Information supplied —

____________

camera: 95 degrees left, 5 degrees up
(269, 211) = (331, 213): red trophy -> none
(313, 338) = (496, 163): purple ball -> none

____________

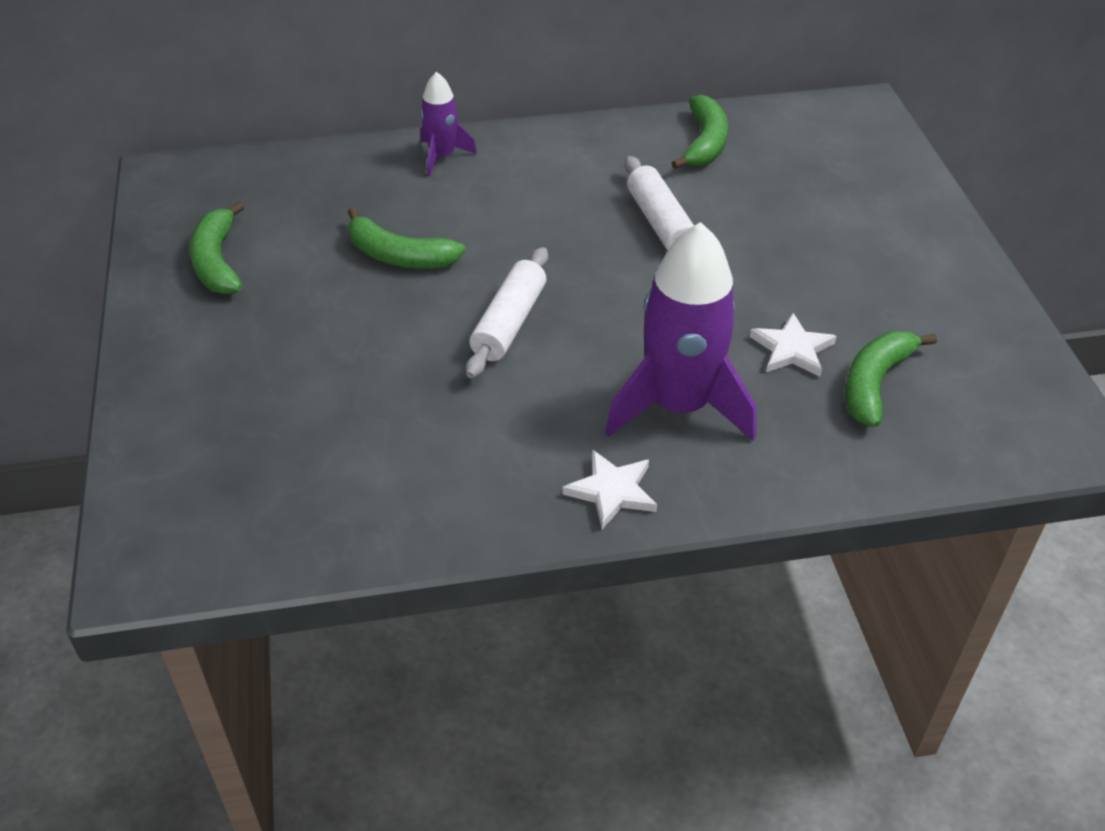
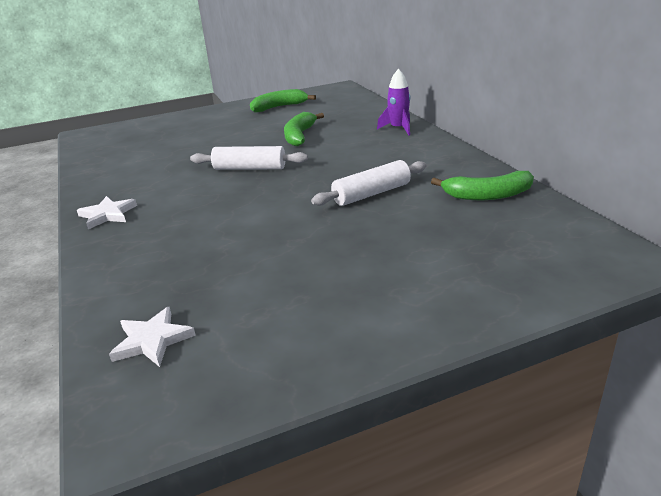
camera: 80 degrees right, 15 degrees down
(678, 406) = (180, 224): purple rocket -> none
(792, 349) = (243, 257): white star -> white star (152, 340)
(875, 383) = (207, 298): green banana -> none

____________

Only a number should be given in reply: how many lines in the entries above hold "none".

Finished task —
4